Material for this task
- - -

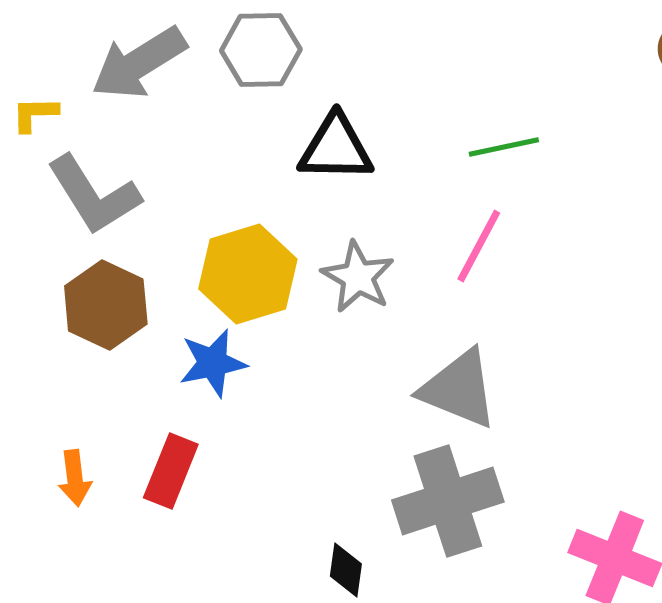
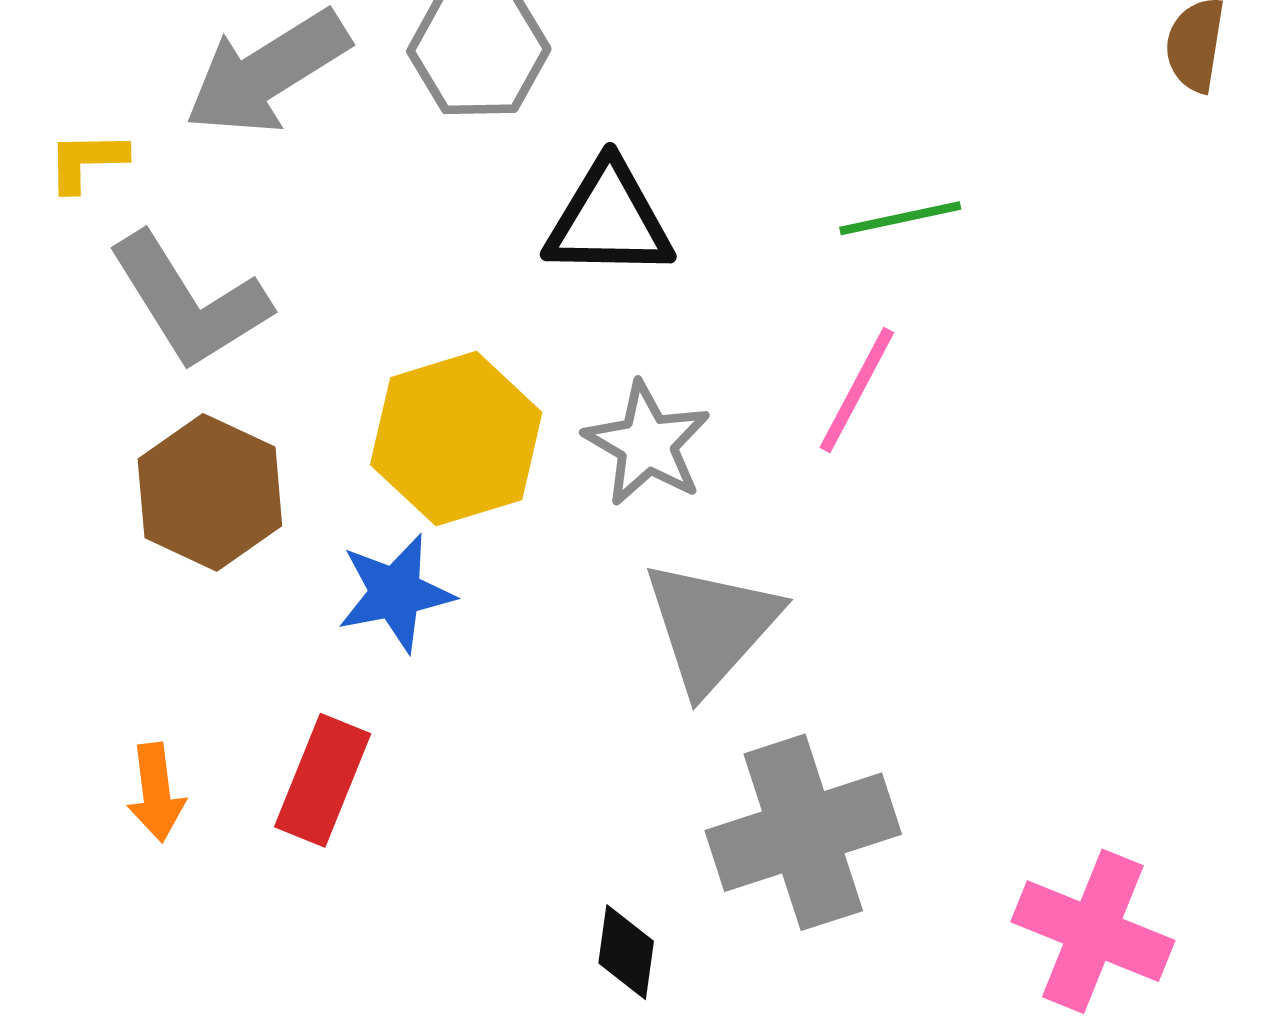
gray triangle: (459, 389) -> (711, 626), moved, turned 50

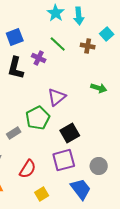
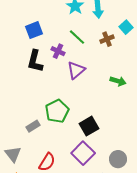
brown cross: (88, 46) -> (107, 39), turned -32
purple triangle: (57, 97) -> (76, 70), moved
purple square: (64, 160) -> (83, 153), turned -30

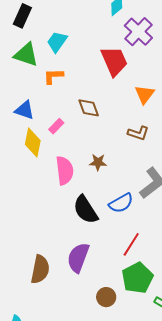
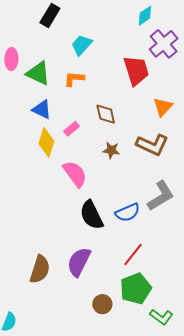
green triangle: (26, 55) -> (38, 73), moved
brown L-shape: (138, 133) -> (152, 145), size x1.5
brown star: (98, 162) -> (111, 150), moved
pink semicircle: (65, 171) -> (75, 174), turned -36

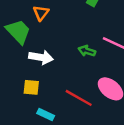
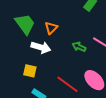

- - -

Problem
Each line of the data above must be repeated exactly, images excluded.

Response area
gray triangle: (459, 389) -> (711, 626), moved, turned 50

brown cross: (88, 46) -> (107, 39), turned -32
purple triangle: (57, 97) -> (76, 70), moved
purple square: (64, 160) -> (83, 153), turned -30

green triangle: (26, 55) -> (38, 73), moved
brown L-shape: (138, 133) -> (152, 145), size x1.5
brown star: (98, 162) -> (111, 150), moved
pink semicircle: (65, 171) -> (75, 174), turned -36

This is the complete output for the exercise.